Entries provided →
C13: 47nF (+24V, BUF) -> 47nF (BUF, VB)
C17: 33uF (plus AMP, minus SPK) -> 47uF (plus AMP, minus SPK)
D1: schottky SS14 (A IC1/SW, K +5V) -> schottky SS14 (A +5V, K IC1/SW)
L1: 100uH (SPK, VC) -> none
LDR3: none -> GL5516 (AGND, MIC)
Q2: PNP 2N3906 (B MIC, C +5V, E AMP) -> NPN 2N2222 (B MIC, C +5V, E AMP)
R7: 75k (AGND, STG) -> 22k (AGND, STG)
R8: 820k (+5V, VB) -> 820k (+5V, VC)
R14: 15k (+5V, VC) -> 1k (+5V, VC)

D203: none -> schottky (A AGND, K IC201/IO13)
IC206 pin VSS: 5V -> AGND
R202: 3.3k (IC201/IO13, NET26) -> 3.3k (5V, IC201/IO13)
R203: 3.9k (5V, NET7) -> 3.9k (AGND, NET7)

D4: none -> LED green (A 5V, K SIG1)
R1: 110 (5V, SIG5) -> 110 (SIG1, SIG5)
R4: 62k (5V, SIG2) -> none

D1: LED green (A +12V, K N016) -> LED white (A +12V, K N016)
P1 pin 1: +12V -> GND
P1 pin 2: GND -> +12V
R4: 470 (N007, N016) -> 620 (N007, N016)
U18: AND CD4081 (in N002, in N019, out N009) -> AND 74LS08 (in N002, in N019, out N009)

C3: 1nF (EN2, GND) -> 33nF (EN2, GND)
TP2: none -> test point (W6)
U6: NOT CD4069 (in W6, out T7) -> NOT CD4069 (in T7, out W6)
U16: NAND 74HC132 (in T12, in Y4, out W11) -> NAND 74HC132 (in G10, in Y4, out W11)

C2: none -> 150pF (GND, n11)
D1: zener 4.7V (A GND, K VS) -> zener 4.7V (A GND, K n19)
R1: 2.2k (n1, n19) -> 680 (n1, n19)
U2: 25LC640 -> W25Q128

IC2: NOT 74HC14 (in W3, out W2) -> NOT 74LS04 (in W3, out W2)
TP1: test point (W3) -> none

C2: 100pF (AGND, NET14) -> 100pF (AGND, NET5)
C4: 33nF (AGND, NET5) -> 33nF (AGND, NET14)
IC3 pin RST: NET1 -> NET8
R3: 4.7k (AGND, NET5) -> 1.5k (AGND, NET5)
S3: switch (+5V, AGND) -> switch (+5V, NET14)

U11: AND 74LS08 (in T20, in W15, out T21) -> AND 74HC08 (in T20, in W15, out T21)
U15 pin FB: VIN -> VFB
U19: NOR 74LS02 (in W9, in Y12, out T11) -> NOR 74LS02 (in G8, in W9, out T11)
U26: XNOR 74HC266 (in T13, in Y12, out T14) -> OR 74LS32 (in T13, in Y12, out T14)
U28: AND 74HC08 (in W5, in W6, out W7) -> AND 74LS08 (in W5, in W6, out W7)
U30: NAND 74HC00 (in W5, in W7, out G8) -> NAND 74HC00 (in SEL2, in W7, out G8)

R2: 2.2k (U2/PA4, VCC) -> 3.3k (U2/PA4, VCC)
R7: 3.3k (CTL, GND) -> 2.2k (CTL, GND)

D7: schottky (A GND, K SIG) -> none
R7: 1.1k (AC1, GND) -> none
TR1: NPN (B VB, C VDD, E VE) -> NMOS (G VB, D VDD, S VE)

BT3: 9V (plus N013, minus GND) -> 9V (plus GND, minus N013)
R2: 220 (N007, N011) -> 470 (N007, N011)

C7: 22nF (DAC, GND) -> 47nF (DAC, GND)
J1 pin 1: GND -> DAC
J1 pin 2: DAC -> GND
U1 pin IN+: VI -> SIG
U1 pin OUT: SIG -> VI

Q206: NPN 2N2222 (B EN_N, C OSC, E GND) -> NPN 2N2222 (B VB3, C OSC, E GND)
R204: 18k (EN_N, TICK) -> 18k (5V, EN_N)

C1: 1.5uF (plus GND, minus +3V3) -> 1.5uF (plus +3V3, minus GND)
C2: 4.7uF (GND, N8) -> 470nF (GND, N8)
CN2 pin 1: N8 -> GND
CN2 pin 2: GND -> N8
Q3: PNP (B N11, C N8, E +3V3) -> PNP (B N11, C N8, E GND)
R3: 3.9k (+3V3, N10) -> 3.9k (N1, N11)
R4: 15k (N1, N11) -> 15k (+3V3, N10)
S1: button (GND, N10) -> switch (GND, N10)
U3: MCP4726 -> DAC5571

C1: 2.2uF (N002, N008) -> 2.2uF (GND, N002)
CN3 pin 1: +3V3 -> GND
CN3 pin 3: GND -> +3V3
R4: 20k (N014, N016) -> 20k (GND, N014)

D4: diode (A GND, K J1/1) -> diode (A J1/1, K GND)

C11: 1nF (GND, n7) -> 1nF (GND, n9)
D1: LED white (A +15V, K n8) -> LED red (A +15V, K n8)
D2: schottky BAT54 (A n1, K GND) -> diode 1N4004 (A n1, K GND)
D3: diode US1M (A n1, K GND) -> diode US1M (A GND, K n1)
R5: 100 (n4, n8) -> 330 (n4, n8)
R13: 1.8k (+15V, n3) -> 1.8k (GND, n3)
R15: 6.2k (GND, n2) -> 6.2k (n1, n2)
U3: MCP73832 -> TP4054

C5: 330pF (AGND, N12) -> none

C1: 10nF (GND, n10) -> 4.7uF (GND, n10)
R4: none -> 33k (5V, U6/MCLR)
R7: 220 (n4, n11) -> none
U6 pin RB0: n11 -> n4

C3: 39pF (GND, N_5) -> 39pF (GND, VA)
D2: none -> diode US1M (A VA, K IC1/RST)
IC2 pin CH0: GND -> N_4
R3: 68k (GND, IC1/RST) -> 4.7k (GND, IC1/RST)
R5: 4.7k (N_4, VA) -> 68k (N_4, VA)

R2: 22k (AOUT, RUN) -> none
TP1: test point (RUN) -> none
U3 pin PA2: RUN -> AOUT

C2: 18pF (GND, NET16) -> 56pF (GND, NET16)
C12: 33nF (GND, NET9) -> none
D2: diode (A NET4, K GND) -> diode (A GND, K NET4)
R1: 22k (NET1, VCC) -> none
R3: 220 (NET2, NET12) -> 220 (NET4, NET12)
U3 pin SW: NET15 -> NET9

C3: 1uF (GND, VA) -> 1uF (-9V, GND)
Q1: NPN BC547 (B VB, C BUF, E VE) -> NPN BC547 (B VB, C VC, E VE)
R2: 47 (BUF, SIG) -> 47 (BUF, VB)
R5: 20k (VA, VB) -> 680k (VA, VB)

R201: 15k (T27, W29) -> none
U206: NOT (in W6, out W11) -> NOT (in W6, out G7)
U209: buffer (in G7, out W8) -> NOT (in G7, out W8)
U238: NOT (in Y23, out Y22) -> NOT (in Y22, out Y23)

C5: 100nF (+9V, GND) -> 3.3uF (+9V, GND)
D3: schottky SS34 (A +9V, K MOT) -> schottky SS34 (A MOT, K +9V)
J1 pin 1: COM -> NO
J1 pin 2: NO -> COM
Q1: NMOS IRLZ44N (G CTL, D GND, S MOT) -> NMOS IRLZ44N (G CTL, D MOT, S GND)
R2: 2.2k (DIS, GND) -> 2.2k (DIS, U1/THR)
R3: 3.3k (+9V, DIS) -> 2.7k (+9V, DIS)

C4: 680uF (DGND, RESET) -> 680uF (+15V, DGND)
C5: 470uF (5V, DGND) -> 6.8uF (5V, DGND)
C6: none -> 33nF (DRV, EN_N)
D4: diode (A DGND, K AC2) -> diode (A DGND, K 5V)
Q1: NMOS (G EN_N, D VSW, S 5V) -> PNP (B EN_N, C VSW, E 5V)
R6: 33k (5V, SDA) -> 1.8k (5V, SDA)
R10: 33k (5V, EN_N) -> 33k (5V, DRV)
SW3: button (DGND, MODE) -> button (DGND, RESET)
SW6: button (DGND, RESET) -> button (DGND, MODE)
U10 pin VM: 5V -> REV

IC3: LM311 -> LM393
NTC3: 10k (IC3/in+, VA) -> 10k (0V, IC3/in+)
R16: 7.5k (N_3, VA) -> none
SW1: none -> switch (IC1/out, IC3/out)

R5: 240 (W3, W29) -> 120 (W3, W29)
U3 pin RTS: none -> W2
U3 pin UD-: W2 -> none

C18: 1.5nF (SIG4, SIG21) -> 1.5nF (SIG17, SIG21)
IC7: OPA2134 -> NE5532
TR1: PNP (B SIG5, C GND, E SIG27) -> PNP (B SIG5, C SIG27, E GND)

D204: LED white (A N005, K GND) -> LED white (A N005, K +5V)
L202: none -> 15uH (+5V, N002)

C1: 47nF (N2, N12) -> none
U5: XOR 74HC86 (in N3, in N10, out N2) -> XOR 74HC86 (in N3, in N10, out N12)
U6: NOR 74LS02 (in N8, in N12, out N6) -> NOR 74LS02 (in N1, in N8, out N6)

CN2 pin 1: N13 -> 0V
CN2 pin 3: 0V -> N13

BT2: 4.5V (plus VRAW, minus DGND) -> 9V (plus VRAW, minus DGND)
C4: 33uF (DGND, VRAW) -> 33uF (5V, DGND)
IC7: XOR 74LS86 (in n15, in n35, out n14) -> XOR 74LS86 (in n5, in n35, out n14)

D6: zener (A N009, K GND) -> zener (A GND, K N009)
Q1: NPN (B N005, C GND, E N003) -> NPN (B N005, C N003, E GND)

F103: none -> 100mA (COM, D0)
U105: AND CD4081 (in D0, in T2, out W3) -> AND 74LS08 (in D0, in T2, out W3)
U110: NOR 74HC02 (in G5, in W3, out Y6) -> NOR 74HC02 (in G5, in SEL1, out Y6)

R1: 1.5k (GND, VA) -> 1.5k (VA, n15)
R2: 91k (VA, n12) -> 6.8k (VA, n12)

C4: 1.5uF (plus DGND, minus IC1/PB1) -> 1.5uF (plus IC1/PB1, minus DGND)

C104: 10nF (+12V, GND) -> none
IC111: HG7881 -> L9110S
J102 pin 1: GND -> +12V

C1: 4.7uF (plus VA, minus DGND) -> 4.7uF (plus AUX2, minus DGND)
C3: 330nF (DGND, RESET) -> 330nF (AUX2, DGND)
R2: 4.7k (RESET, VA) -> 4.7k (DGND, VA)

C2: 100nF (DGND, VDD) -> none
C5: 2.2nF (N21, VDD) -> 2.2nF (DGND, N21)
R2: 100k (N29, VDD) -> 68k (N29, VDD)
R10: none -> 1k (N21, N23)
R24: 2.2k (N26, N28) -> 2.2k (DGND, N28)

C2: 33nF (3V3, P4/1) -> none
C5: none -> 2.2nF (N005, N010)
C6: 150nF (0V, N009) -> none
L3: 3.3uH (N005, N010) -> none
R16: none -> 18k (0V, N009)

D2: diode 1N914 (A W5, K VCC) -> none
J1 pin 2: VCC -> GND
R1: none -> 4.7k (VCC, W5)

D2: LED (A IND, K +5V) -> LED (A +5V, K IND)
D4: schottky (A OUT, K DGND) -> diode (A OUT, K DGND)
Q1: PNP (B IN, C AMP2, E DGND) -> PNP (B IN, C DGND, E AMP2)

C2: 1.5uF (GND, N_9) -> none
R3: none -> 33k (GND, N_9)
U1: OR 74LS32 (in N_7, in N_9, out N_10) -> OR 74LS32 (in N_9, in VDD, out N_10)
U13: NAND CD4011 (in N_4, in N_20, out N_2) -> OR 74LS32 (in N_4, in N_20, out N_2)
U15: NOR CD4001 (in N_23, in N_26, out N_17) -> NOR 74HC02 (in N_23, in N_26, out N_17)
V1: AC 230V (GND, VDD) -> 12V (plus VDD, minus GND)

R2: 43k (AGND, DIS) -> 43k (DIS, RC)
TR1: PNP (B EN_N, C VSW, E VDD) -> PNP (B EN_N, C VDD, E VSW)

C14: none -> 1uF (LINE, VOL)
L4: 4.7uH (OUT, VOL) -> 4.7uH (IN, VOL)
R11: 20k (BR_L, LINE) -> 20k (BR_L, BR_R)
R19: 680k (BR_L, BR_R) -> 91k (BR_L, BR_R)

Exercise goal → Word for word, restate the lines of the data above that fall between the line holding "R2: 2.2k (U2/PA4, VCC) -> 3.3k (U2/PA4, VCC)" and the line holding "C3: 1uF (GND, VA) -> 1uF (-9V, GND)", inclusive, and no other lines.

Response for this exercise →
R2: 2.2k (U2/PA4, VCC) -> 3.3k (U2/PA4, VCC)
R7: 3.3k (CTL, GND) -> 2.2k (CTL, GND)

D7: schottky (A GND, K SIG) -> none
R7: 1.1k (AC1, GND) -> none
TR1: NPN (B VB, C VDD, E VE) -> NMOS (G VB, D VDD, S VE)

BT3: 9V (plus N013, minus GND) -> 9V (plus GND, minus N013)
R2: 220 (N007, N011) -> 470 (N007, N011)

C7: 22nF (DAC, GND) -> 47nF (DAC, GND)
J1 pin 1: GND -> DAC
J1 pin 2: DAC -> GND
U1 pin IN+: VI -> SIG
U1 pin OUT: SIG -> VI

Q206: NPN 2N2222 (B EN_N, C OSC, E GND) -> NPN 2N2222 (B VB3, C OSC, E GND)
R204: 18k (EN_N, TICK) -> 18k (5V, EN_N)

C1: 1.5uF (plus GND, minus +3V3) -> 1.5uF (plus +3V3, minus GND)
C2: 4.7uF (GND, N8) -> 470nF (GND, N8)
CN2 pin 1: N8 -> GND
CN2 pin 2: GND -> N8
Q3: PNP (B N11, C N8, E +3V3) -> PNP (B N11, C N8, E GND)
R3: 3.9k (+3V3, N10) -> 3.9k (N1, N11)
R4: 15k (N1, N11) -> 15k (+3V3, N10)
S1: button (GND, N10) -> switch (GND, N10)
U3: MCP4726 -> DAC5571

C1: 2.2uF (N002, N008) -> 2.2uF (GND, N002)
CN3 pin 1: +3V3 -> GND
CN3 pin 3: GND -> +3V3
R4: 20k (N014, N016) -> 20k (GND, N014)

D4: diode (A GND, K J1/1) -> diode (A J1/1, K GND)

C11: 1nF (GND, n7) -> 1nF (GND, n9)
D1: LED white (A +15V, K n8) -> LED red (A +15V, K n8)
D2: schottky BAT54 (A n1, K GND) -> diode 1N4004 (A n1, K GND)
D3: diode US1M (A n1, K GND) -> diode US1M (A GND, K n1)
R5: 100 (n4, n8) -> 330 (n4, n8)
R13: 1.8k (+15V, n3) -> 1.8k (GND, n3)
R15: 6.2k (GND, n2) -> 6.2k (n1, n2)
U3: MCP73832 -> TP4054

C5: 330pF (AGND, N12) -> none

C1: 10nF (GND, n10) -> 4.7uF (GND, n10)
R4: none -> 33k (5V, U6/MCLR)
R7: 220 (n4, n11) -> none
U6 pin RB0: n11 -> n4

C3: 39pF (GND, N_5) -> 39pF (GND, VA)
D2: none -> diode US1M (A VA, K IC1/RST)
IC2 pin CH0: GND -> N_4
R3: 68k (GND, IC1/RST) -> 4.7k (GND, IC1/RST)
R5: 4.7k (N_4, VA) -> 68k (N_4, VA)

R2: 22k (AOUT, RUN) -> none
TP1: test point (RUN) -> none
U3 pin PA2: RUN -> AOUT

C2: 18pF (GND, NET16) -> 56pF (GND, NET16)
C12: 33nF (GND, NET9) -> none
D2: diode (A NET4, K GND) -> diode (A GND, K NET4)
R1: 22k (NET1, VCC) -> none
R3: 220 (NET2, NET12) -> 220 (NET4, NET12)
U3 pin SW: NET15 -> NET9

C3: 1uF (GND, VA) -> 1uF (-9V, GND)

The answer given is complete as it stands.